## EXERCISE
Would you copy all lines in the data that contain the word "none"?

## THE RECORDS

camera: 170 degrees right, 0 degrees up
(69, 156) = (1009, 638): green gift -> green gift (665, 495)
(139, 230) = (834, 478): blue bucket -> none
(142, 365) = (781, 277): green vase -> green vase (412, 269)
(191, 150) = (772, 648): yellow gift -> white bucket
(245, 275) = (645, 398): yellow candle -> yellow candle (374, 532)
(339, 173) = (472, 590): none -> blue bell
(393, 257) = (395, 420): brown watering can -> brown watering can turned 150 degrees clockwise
...
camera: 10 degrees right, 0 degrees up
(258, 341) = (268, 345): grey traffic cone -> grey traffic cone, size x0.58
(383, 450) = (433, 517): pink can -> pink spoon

## TASK OUTPUT
(139, 230) = (834, 478): blue bucket -> none
(339, 173) = (472, 590): none -> blue bell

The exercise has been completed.